Your objective
In the records below, find the line containing "RFID3 pin MISO: D8 -> D11". Output it and every line after it to the end, unchanged, with no pictures.

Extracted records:
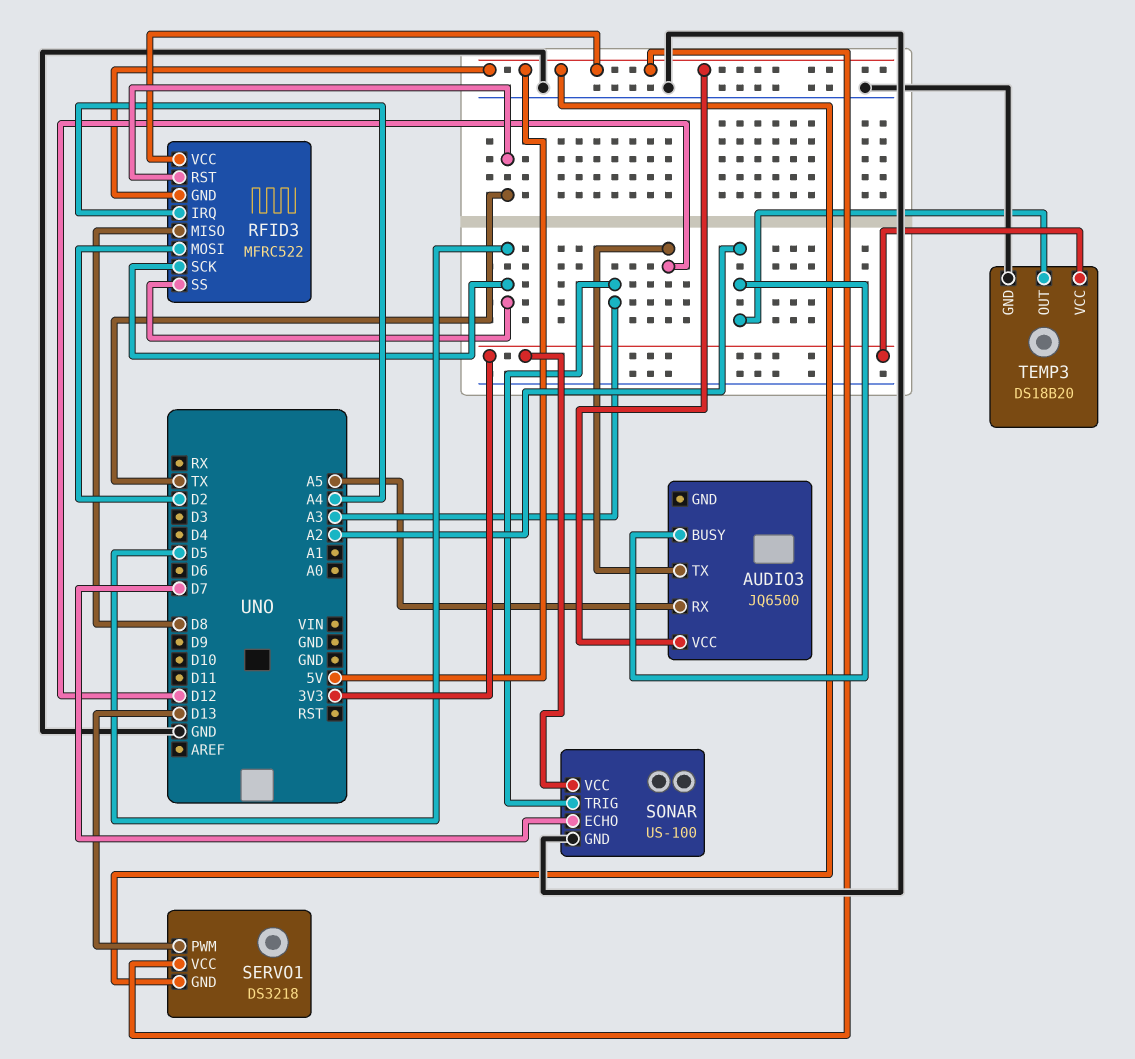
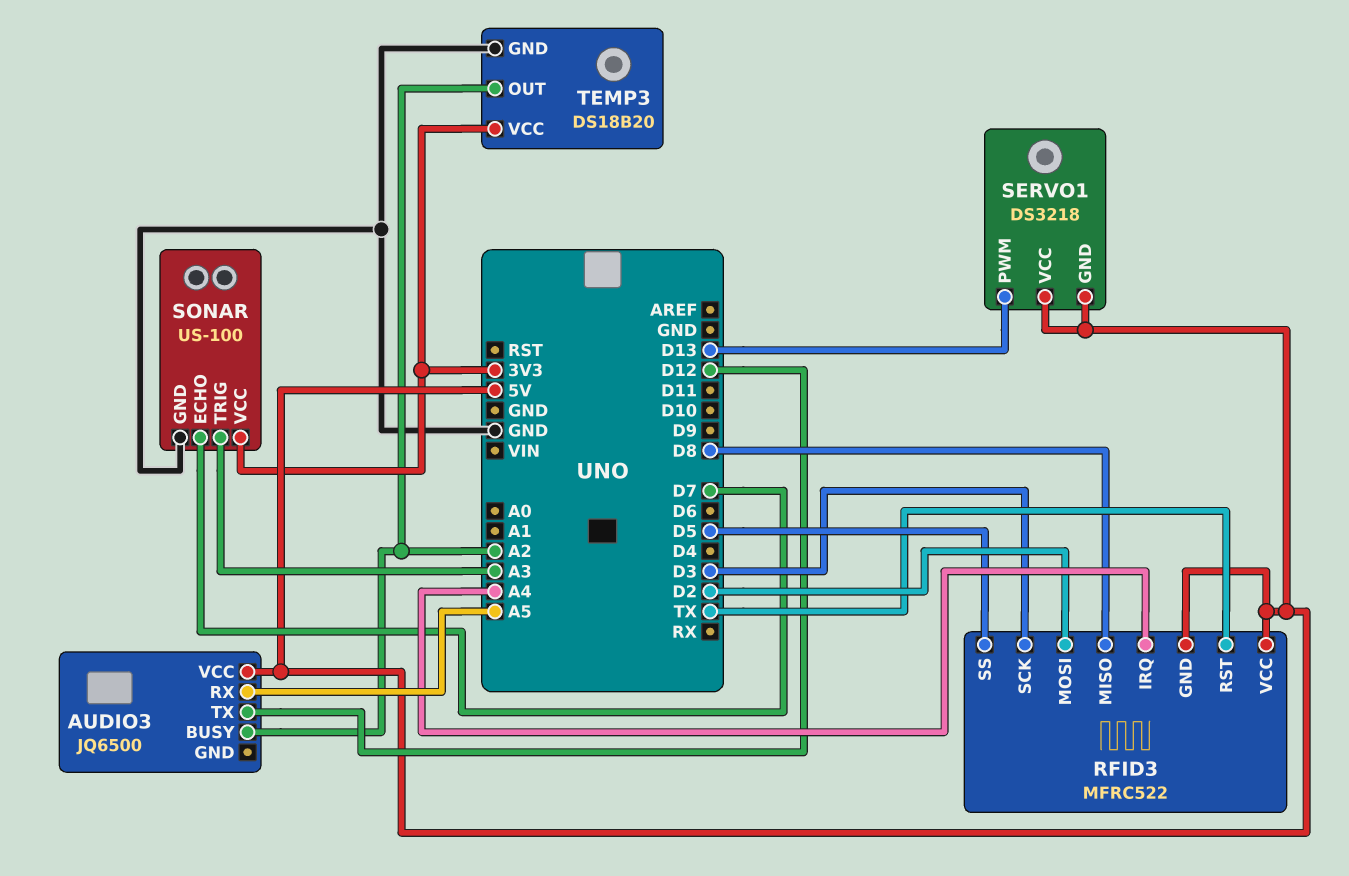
RFID3 pin SCK: D5 -> D3

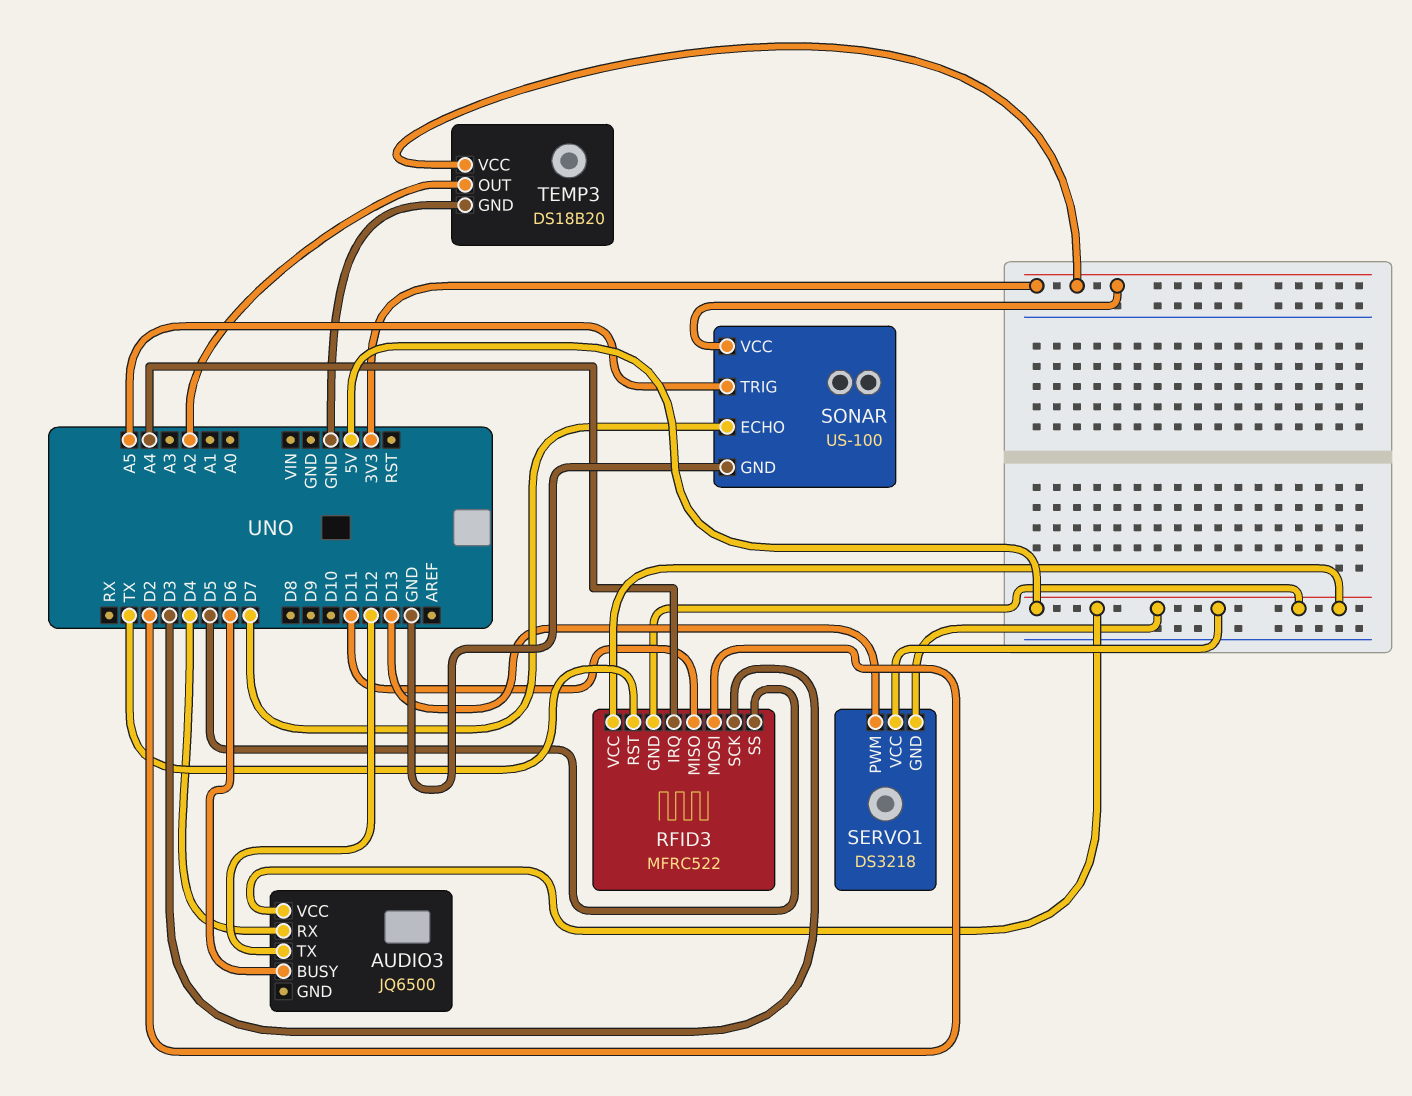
AUDIO3 pin BUSY: A2 -> D6
AUDIO3 pin RX: A5 -> D4
RFID3 pin MISO: D8 -> D11
SONAR pin TRIG: A3 -> A5

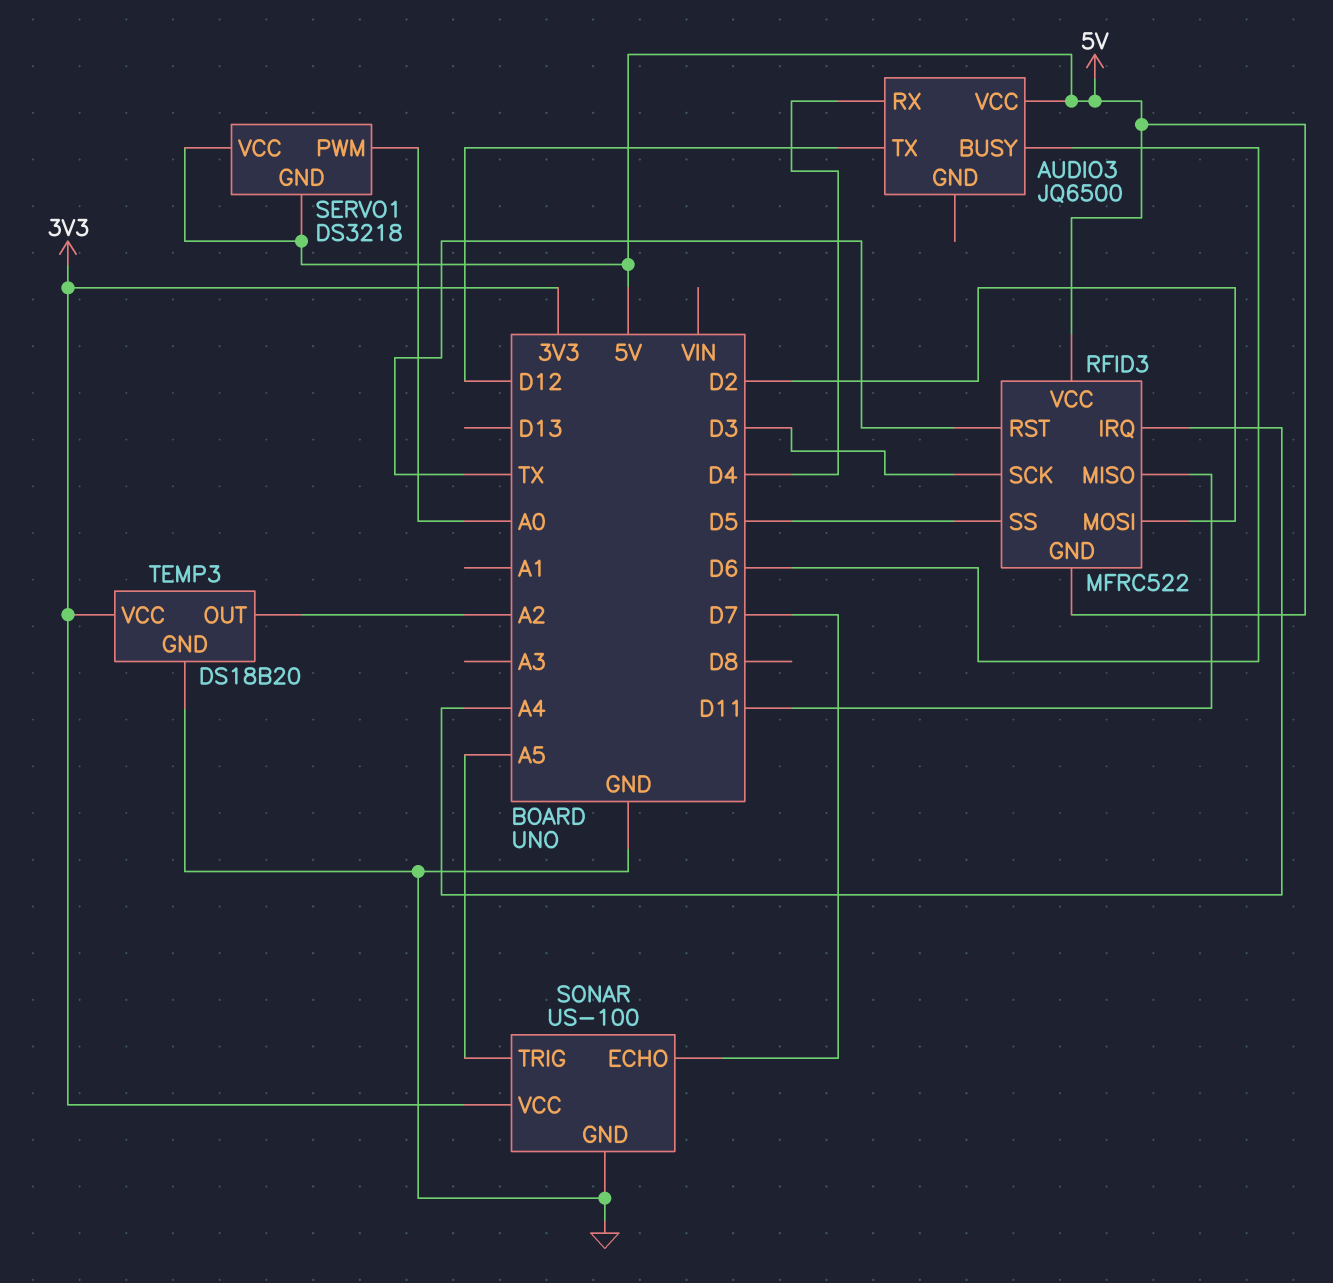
SERVO1 pin PWM: D13 -> A0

Answer for the task
RFID3 pin MISO: D8 -> D11
SONAR pin TRIG: A3 -> A5

SERVO1 pin PWM: D13 -> A0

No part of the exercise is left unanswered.